(Stored data entries)
Segment Open

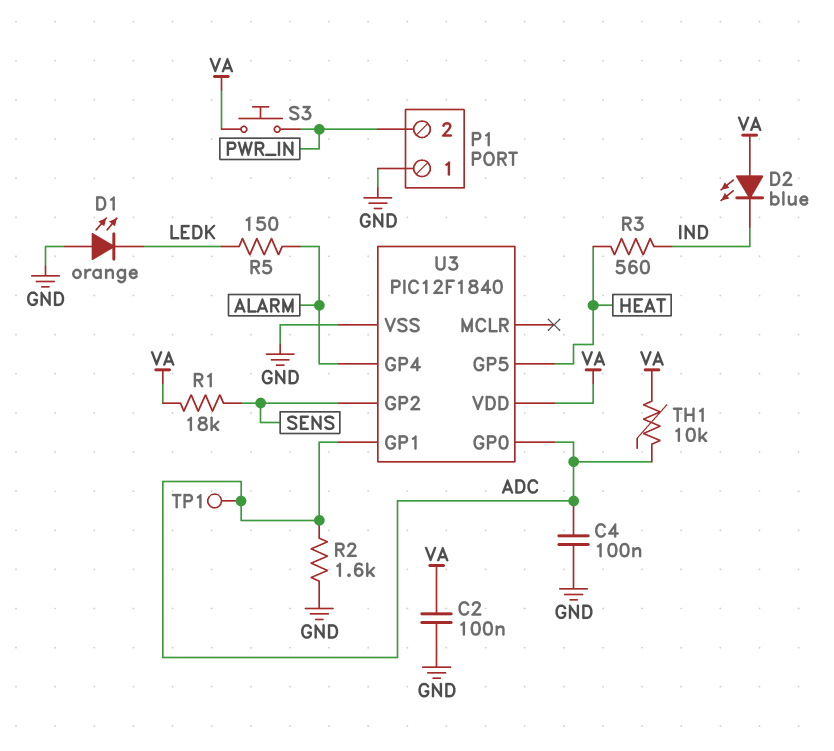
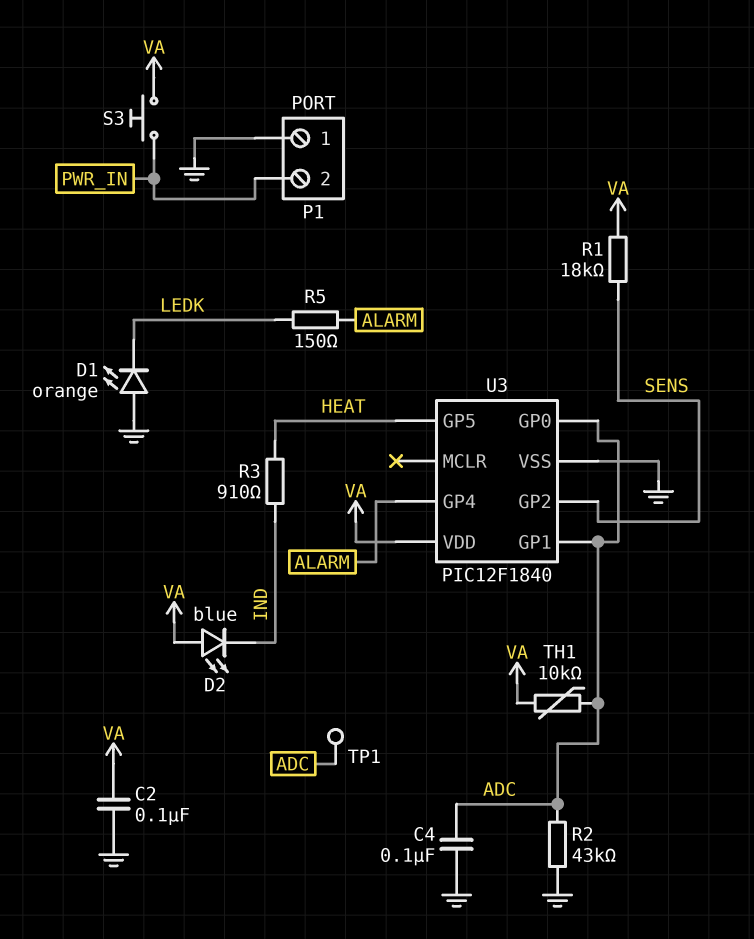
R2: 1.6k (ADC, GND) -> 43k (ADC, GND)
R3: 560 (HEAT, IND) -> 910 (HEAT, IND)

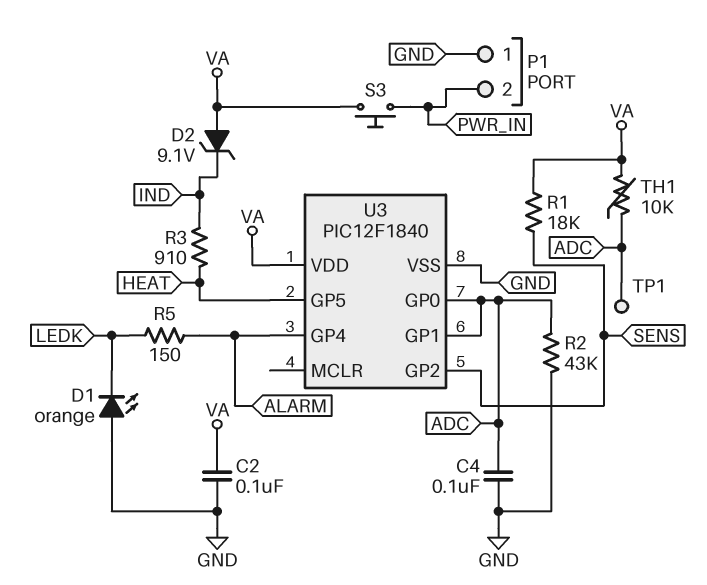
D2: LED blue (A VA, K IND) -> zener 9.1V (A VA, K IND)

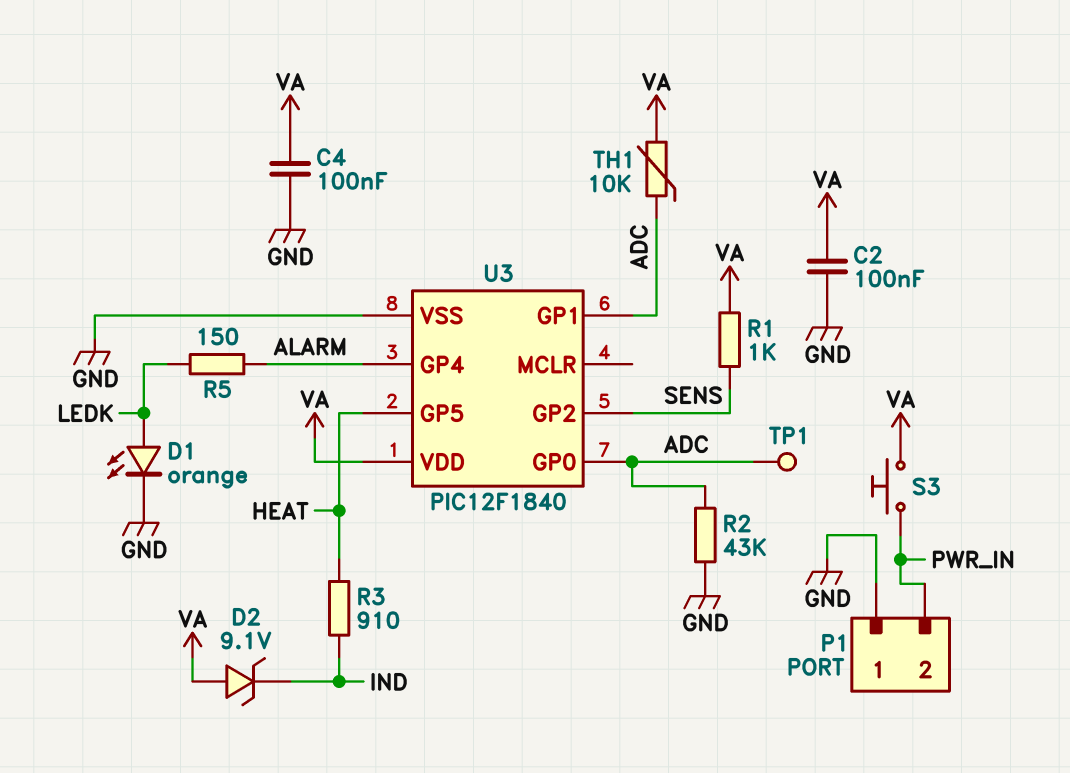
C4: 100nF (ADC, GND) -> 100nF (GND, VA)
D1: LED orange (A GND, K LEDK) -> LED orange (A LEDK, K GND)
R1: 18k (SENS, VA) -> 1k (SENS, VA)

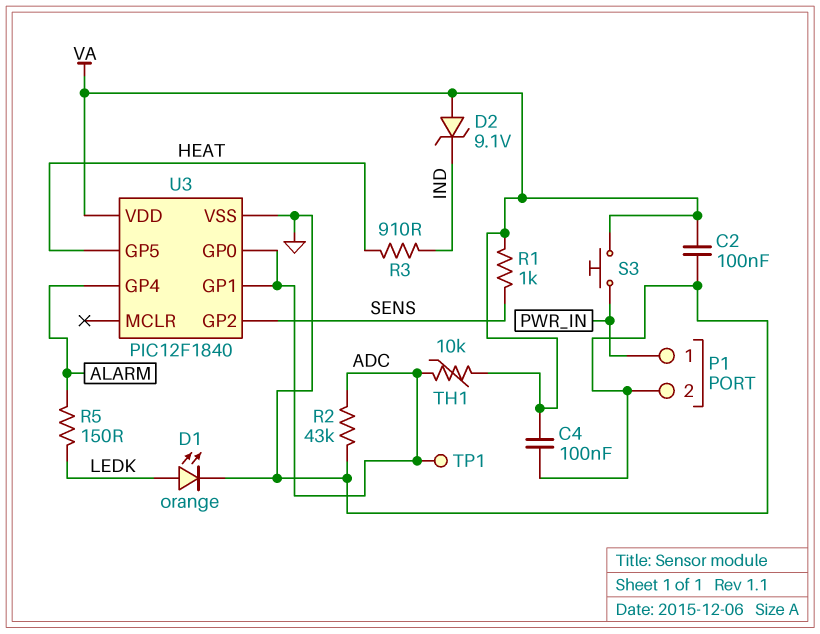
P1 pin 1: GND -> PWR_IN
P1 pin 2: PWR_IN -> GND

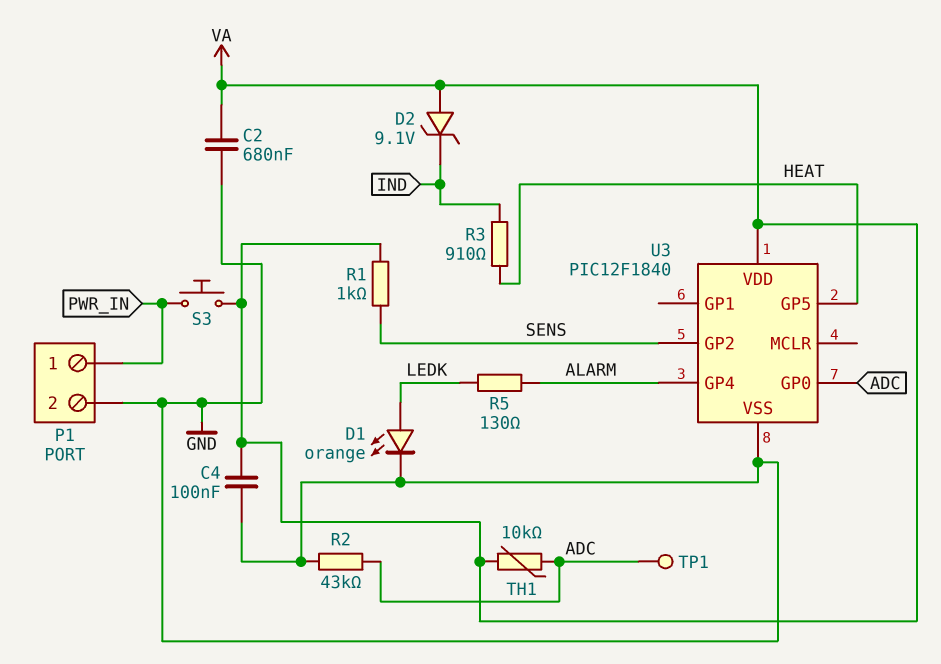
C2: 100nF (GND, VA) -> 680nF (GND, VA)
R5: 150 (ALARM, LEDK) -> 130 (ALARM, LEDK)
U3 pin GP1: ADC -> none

Segment Closed

## ASSIGNED TASK:
All of the data is to be returned exactly, with no pictures included.

## YOUR RESPONSE:
R2: 1.6k (ADC, GND) -> 43k (ADC, GND)
R3: 560 (HEAT, IND) -> 910 (HEAT, IND)

D2: LED blue (A VA, K IND) -> zener 9.1V (A VA, K IND)

C4: 100nF (ADC, GND) -> 100nF (GND, VA)
D1: LED orange (A GND, K LEDK) -> LED orange (A LEDK, K GND)
R1: 18k (SENS, VA) -> 1k (SENS, VA)

P1 pin 1: GND -> PWR_IN
P1 pin 2: PWR_IN -> GND

C2: 100nF (GND, VA) -> 680nF (GND, VA)
R5: 150 (ALARM, LEDK) -> 130 (ALARM, LEDK)
U3 pin GP1: ADC -> none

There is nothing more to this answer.